> [Exercise objective] Please return all records verbatim, no pictures.

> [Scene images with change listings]
Segment Open
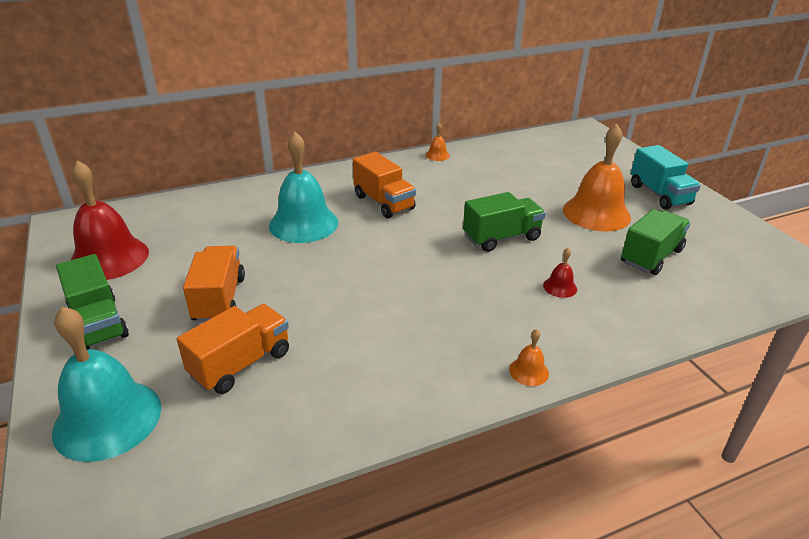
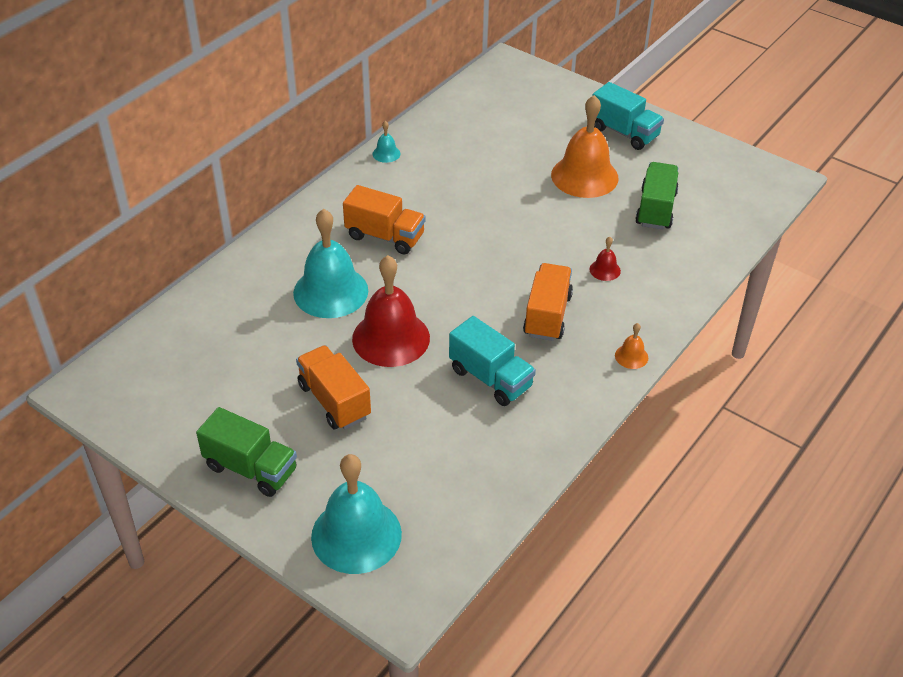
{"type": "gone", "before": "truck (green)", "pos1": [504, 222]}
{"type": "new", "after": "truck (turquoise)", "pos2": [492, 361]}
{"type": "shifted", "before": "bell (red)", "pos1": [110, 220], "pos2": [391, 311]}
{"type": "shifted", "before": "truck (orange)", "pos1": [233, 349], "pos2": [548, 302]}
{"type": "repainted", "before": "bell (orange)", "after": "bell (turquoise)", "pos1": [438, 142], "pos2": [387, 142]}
Segment Closed
> [Output]
{"type": "gone", "before": "truck (green)", "pos1": [504, 222]}
{"type": "new", "after": "truck (turquoise)", "pos2": [492, 361]}
{"type": "shifted", "before": "bell (red)", "pos1": [110, 220], "pos2": [391, 311]}
{"type": "shifted", "before": "truck (orange)", "pos1": [233, 349], "pos2": [548, 302]}
{"type": "repainted", "before": "bell (orange)", "after": "bell (turquoise)", "pos1": [438, 142], "pos2": [387, 142]}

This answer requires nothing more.